PROBLEM
Report every line below that contains the word "clef".

RECORDS FOR PROCESSING
▬▬▬▬▬▬▬▬▬▬
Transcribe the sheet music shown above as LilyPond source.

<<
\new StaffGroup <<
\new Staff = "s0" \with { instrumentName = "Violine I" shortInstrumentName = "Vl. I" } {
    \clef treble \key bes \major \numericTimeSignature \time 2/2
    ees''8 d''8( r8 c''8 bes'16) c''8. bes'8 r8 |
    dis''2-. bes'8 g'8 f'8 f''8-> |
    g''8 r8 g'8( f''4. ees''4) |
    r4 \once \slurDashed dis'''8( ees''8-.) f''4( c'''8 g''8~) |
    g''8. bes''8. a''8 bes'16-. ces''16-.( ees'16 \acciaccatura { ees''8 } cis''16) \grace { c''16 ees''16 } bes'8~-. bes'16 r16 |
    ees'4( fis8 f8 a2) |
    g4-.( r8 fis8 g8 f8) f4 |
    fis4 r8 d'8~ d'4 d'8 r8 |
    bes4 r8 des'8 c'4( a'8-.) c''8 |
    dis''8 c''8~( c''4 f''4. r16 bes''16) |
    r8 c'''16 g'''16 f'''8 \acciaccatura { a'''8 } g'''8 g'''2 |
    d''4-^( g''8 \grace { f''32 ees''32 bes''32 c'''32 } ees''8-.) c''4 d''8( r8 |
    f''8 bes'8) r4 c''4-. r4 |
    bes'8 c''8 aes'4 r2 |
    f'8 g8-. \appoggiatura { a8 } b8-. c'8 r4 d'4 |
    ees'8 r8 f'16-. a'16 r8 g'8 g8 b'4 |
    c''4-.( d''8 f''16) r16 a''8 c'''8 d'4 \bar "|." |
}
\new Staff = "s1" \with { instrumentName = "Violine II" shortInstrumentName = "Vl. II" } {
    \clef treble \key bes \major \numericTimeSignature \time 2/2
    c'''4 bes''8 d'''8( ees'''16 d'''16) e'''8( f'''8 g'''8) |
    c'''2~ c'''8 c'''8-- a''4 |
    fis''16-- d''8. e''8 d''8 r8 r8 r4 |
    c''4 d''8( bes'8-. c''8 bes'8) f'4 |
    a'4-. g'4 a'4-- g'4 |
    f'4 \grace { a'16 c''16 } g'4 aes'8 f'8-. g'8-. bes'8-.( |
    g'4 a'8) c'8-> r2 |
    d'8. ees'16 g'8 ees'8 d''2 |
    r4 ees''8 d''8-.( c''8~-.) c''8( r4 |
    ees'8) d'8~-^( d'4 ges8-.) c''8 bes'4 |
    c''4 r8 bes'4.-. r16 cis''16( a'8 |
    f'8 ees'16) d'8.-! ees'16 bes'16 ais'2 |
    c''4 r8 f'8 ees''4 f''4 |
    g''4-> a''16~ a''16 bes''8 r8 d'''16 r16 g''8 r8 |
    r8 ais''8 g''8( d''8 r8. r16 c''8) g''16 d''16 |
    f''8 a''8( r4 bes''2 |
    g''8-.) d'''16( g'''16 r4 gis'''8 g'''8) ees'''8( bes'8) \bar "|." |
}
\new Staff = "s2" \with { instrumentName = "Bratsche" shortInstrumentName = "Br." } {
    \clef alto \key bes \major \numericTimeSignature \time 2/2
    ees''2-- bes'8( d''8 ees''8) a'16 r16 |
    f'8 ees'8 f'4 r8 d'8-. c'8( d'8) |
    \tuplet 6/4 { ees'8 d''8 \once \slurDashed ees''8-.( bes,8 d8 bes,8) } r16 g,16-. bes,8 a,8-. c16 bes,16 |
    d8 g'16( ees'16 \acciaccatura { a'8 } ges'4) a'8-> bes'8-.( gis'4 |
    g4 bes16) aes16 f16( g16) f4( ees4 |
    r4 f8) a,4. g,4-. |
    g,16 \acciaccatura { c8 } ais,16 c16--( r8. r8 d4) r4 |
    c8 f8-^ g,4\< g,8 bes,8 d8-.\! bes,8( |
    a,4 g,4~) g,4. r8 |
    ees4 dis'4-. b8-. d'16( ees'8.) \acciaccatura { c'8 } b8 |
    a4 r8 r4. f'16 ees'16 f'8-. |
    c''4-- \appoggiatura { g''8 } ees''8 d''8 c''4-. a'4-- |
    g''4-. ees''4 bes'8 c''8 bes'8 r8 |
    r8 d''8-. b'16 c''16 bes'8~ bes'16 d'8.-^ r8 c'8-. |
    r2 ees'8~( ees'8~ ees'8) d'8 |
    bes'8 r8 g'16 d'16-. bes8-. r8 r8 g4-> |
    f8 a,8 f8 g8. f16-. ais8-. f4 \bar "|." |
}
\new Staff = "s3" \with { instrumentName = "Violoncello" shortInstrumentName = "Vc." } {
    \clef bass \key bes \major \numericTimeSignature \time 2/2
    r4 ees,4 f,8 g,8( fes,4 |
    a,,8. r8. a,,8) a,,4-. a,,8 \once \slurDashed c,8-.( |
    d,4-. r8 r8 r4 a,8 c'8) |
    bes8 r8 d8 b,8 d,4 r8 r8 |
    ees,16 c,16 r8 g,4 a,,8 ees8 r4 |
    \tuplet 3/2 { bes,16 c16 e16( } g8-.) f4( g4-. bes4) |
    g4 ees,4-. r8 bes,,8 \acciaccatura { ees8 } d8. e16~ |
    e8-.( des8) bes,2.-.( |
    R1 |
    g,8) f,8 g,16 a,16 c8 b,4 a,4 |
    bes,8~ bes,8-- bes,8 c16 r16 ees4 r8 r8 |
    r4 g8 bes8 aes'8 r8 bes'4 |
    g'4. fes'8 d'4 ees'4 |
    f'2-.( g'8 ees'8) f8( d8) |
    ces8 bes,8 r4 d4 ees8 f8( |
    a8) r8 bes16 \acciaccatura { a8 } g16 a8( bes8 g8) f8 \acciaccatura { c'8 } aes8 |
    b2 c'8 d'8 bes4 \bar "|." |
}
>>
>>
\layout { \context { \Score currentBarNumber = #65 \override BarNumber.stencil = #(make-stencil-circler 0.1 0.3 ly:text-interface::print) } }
▬▬▬▬▬▬▬▬▬▬
CORRECT RESPONSE
    \clef treble \key bes \major \numericTimeSignature \time 2/2
    \clef treble \key bes \major \numericTimeSignature \time 2/2
    \clef alto \key bes \major \numericTimeSignature \time 2/2
    \clef bass \key bes \major \numericTimeSignature \time 2/2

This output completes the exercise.